╭─ RECORDS FOR PROCESSING

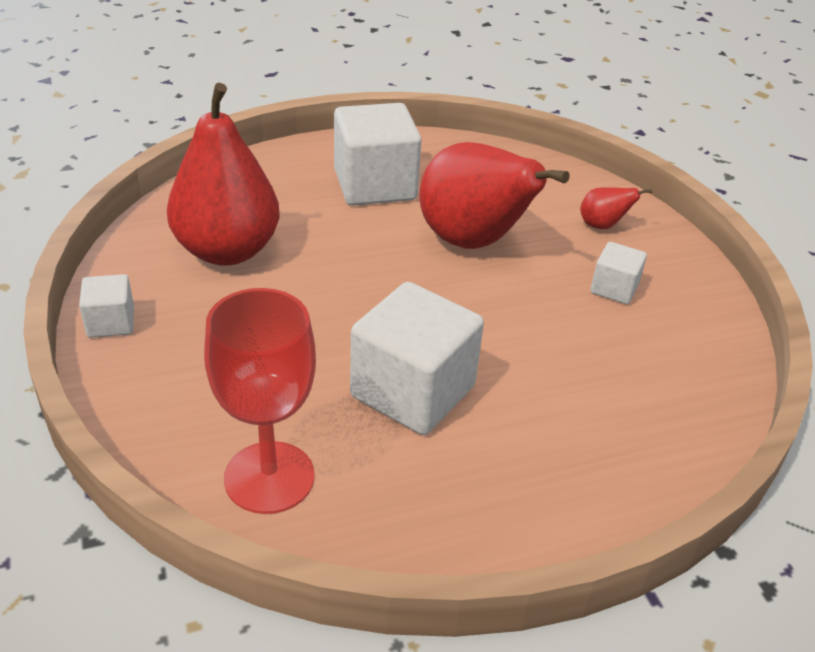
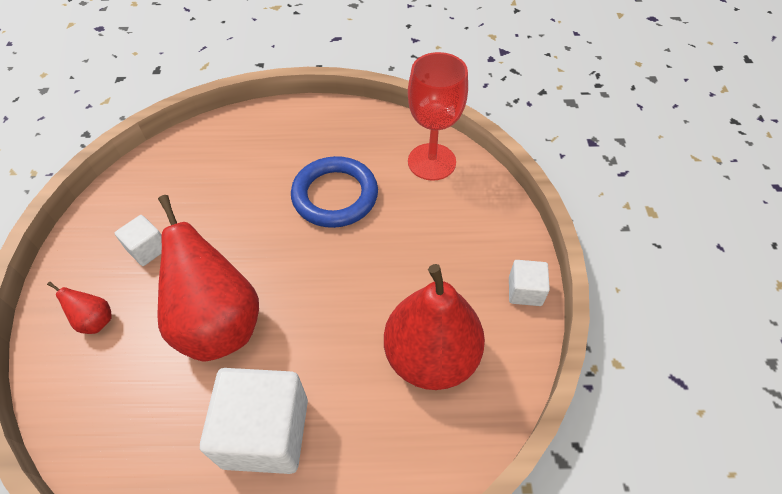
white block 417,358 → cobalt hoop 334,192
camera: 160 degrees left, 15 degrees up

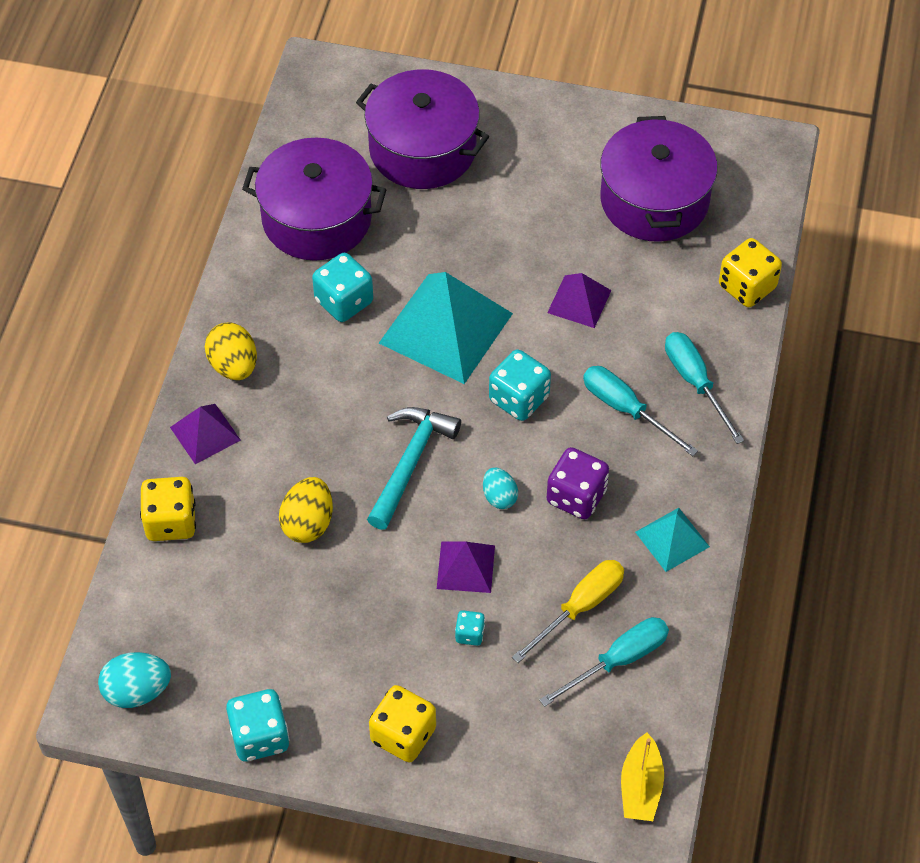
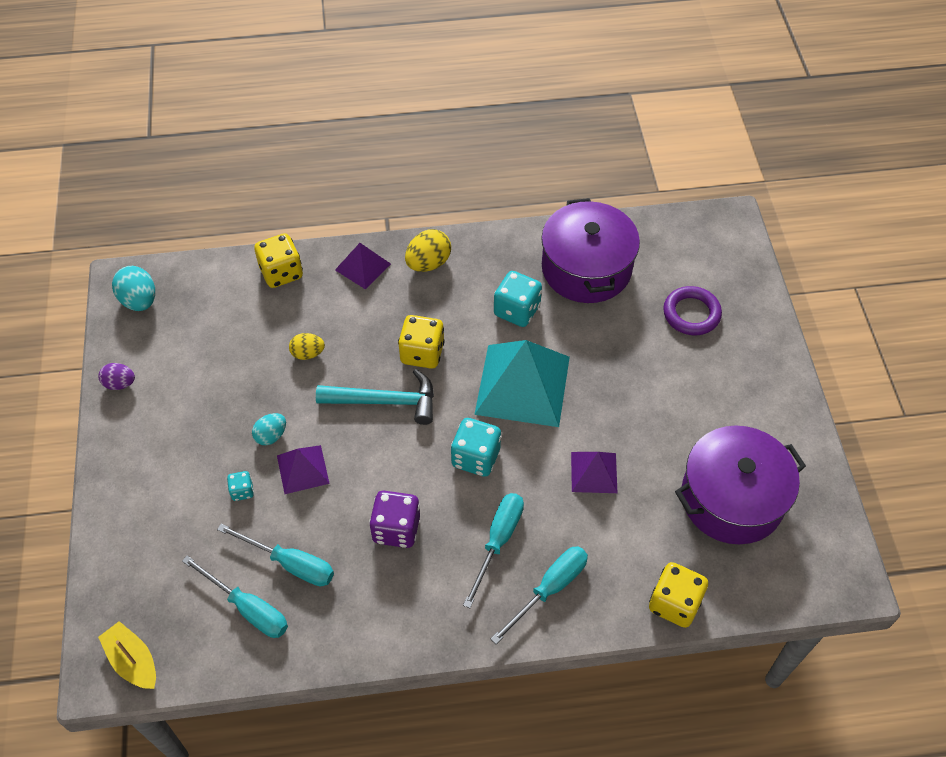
teal dice 258,725 → purple toy egg 117,376
golden toy egg 306,510 → golden toy egg 307,346, x0.65
purple cooking pot 422,129 → purple hoop 692,310
golden dice 402,723 → golden dice 421,342, moved
teal toy egg 500,488 → teal toy egg 269,429, moved
golden screwdriver 568,611 → teal screwdriver 275,555
golden sailboat 642,776 → golden sailboat 127,655, 60 degrees clockwise
teal pyramid 672,540 → -
camera: 70 degrees right, 0 degrees up

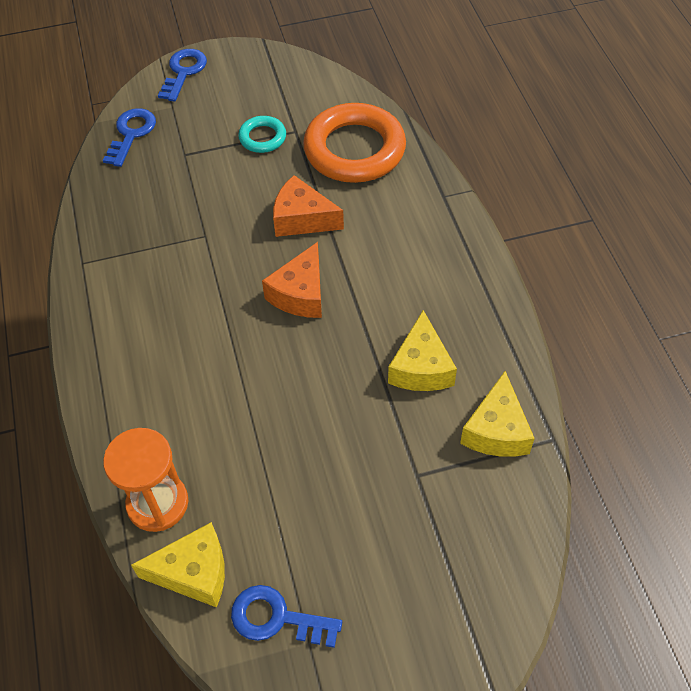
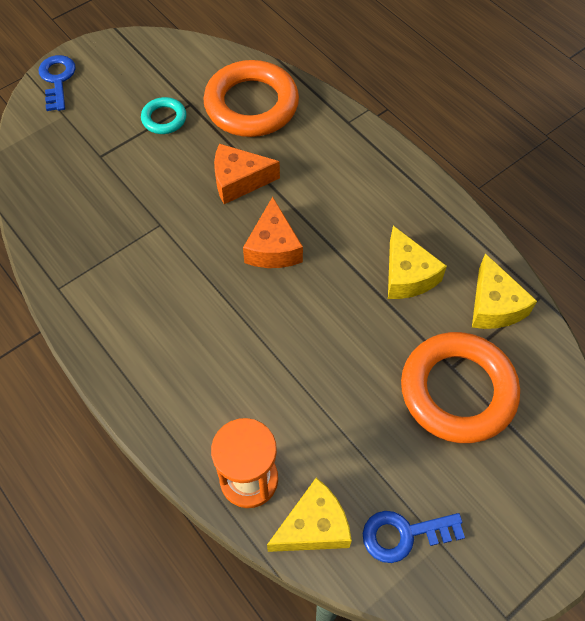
cobalt key 129,137 → -
- → bright orange hoop 460,387
camera: 25 degrees left, 5 degrees up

╰─

[PROBLEM TO WORK ON]: A word-for-word copy of the listing is the goal; keep every picture out of it.

[TASK RESULT]:
white block 417,358 → cobalt hoop 334,192
camera: 160 degrees left, 15 degrees up

teal dice 258,725 → purple toy egg 117,376
golden toy egg 306,510 → golden toy egg 307,346, x0.65
purple cooking pot 422,129 → purple hoop 692,310
golden dice 402,723 → golden dice 421,342, moved
teal toy egg 500,488 → teal toy egg 269,429, moved
golden screwdriver 568,611 → teal screwdriver 275,555
golden sailboat 642,776 → golden sailboat 127,655, 60 degrees clockwise
teal pyramid 672,540 → -
camera: 70 degrees right, 0 degrees up

cobalt key 129,137 → -
- → bright orange hoop 460,387
camera: 25 degrees left, 5 degrees up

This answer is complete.